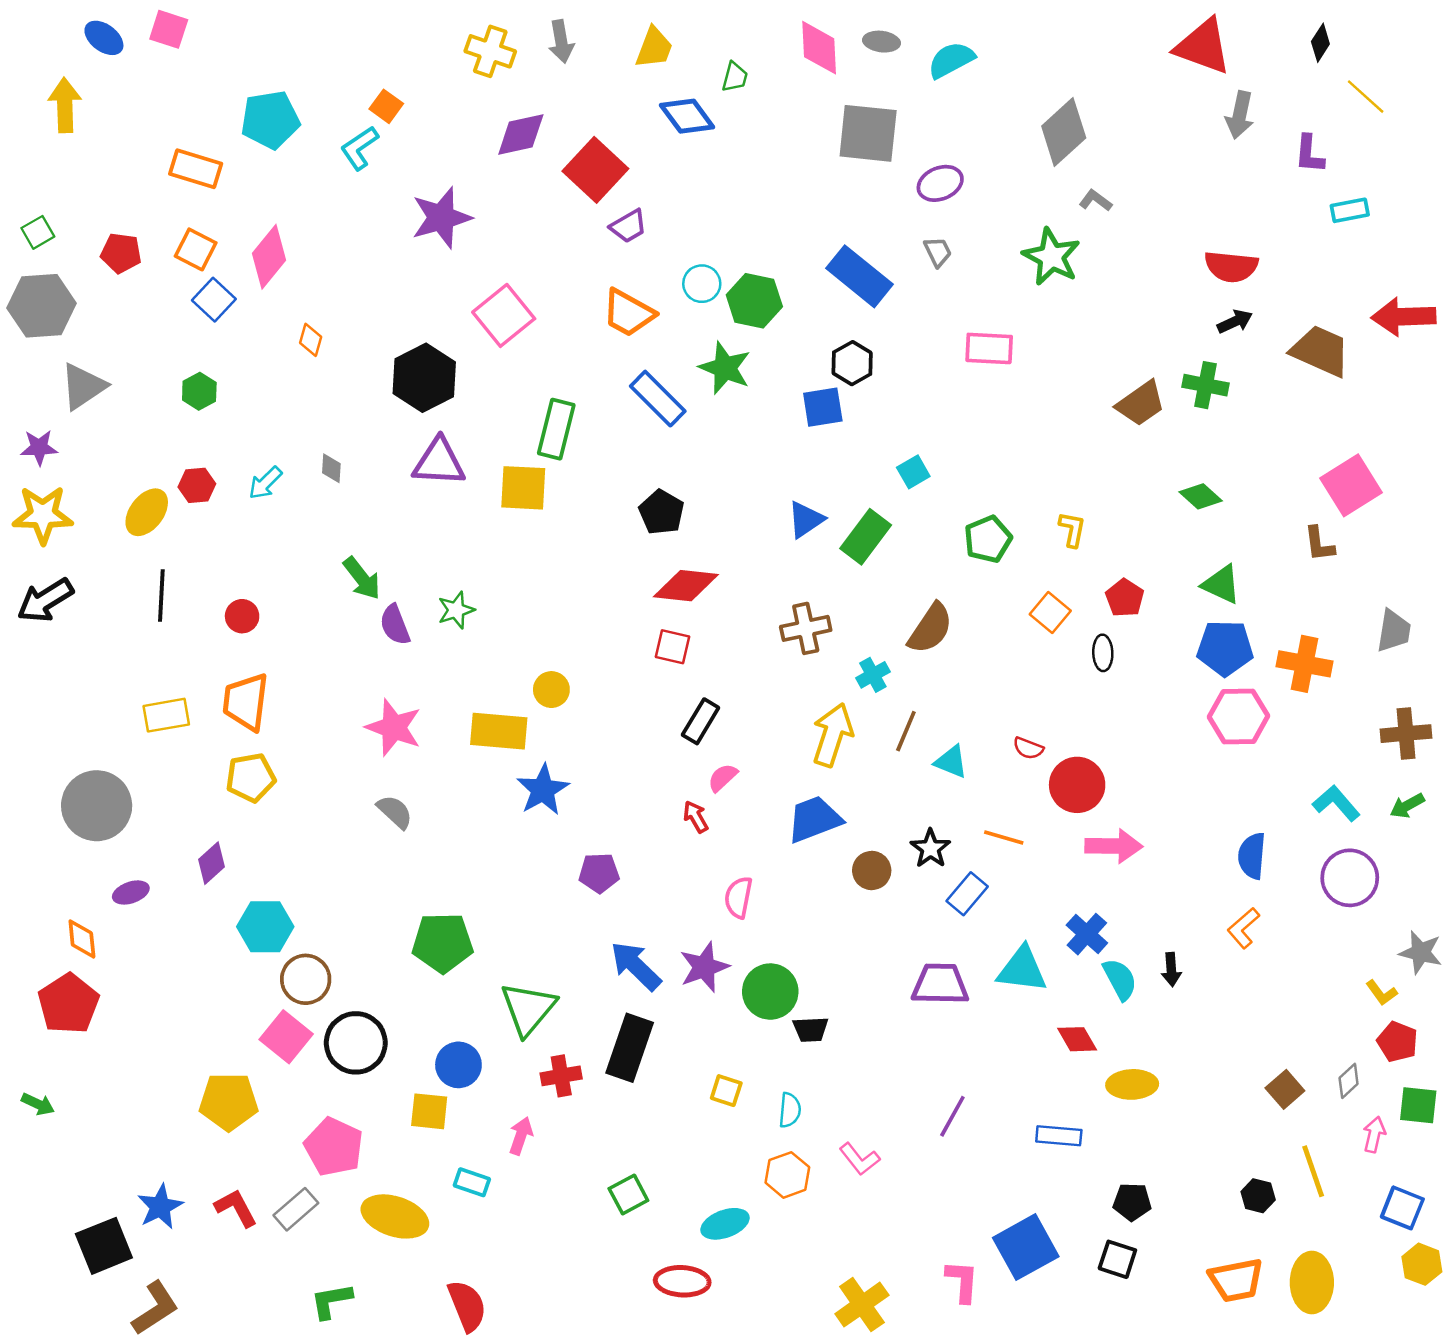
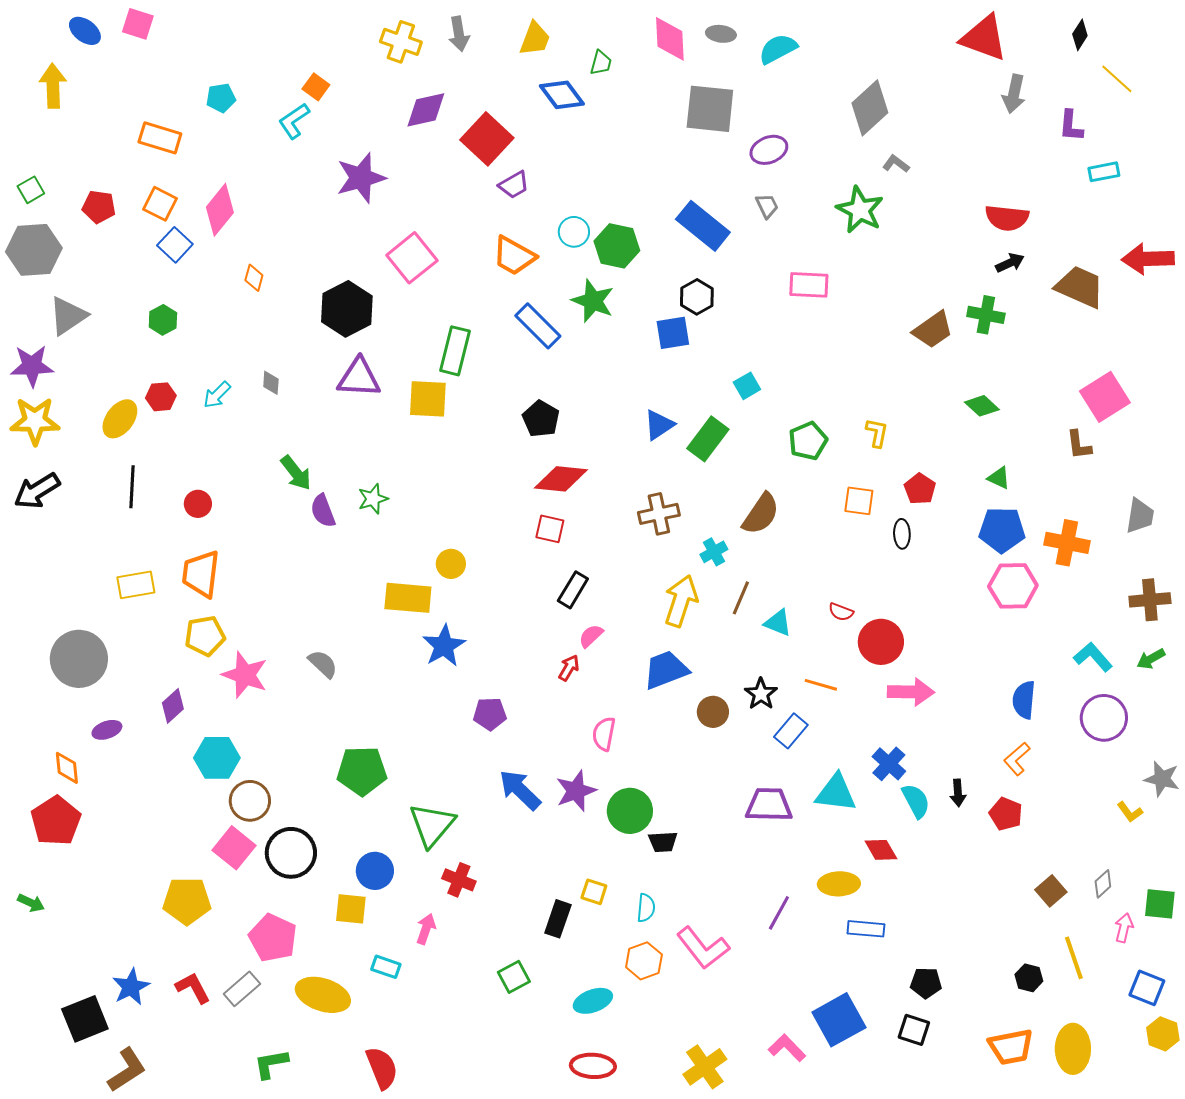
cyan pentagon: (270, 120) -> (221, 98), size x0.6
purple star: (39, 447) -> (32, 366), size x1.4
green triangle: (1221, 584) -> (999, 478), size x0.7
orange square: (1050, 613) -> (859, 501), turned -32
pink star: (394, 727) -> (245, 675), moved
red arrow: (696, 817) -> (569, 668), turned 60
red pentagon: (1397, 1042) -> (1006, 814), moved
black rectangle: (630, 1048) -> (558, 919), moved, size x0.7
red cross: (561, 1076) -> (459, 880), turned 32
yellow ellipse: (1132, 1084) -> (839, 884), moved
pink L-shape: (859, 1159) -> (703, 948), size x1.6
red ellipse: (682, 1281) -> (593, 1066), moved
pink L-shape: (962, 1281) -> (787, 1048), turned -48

****************

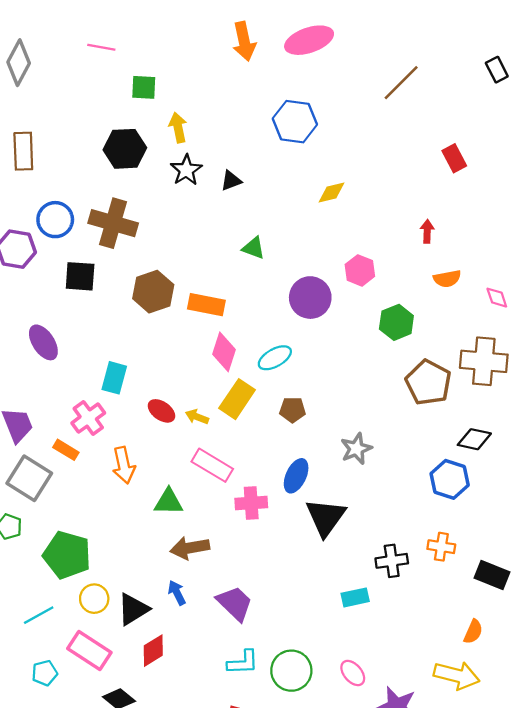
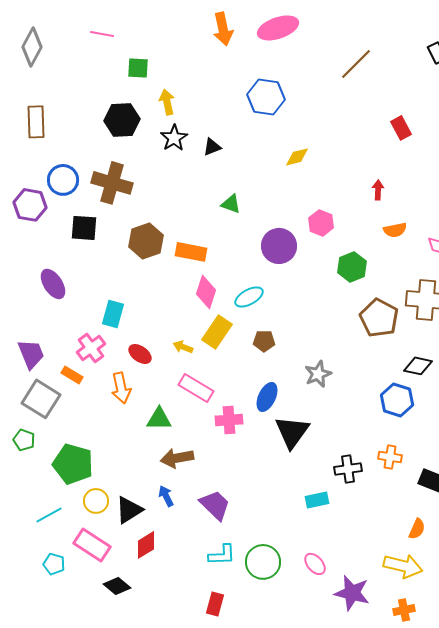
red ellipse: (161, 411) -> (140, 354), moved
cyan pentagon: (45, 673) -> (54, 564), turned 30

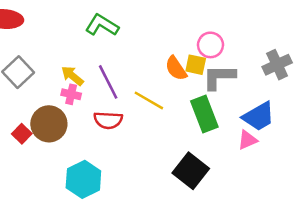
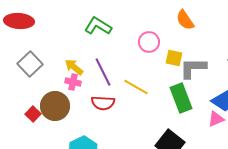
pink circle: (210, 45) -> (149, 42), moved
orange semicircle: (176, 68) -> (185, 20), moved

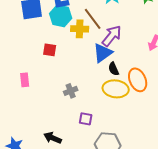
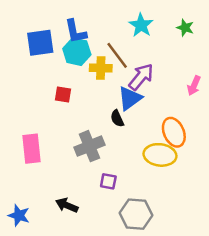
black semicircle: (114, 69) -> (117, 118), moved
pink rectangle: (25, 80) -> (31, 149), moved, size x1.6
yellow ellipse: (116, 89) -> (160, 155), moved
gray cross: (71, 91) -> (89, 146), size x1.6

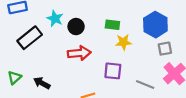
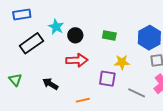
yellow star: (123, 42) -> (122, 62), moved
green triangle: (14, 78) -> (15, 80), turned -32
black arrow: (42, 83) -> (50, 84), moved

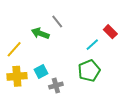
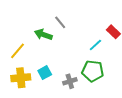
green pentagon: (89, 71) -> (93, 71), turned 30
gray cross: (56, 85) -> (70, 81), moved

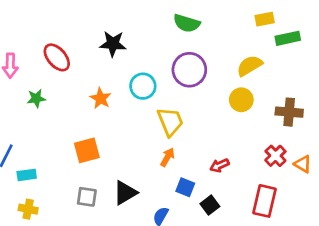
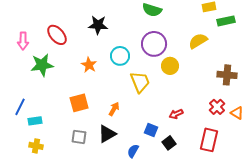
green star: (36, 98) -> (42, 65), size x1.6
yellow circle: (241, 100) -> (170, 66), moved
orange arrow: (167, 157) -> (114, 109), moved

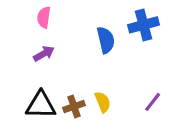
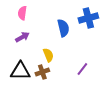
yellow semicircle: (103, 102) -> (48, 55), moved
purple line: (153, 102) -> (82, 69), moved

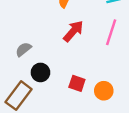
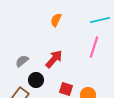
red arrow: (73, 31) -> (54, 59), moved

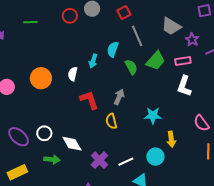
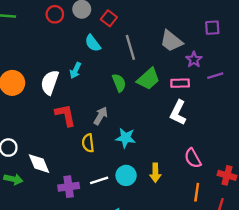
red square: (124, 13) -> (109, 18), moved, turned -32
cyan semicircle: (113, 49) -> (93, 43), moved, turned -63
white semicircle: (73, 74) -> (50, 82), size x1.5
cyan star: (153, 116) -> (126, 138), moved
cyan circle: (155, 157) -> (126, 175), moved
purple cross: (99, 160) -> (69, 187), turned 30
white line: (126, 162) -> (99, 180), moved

****************

TRY IT: Of the entries listed above, reproduce only the lines starting at the line containing "purple star: (39, 447)" and ending at the line containing "pink L-shape: (962, 1281)". Include both, exactly as they stand.

TASK SOLUTION:
purple star: (39, 447) -> (32, 366), size x1.4
green triangle: (1221, 584) -> (999, 478), size x0.7
orange square: (1050, 613) -> (859, 501), turned -32
pink star: (394, 727) -> (245, 675), moved
red arrow: (696, 817) -> (569, 668), turned 60
red pentagon: (1397, 1042) -> (1006, 814), moved
black rectangle: (630, 1048) -> (558, 919), moved, size x0.7
red cross: (561, 1076) -> (459, 880), turned 32
yellow ellipse: (1132, 1084) -> (839, 884), moved
pink L-shape: (859, 1159) -> (703, 948), size x1.6
red ellipse: (682, 1281) -> (593, 1066), moved
pink L-shape: (962, 1281) -> (787, 1048), turned -48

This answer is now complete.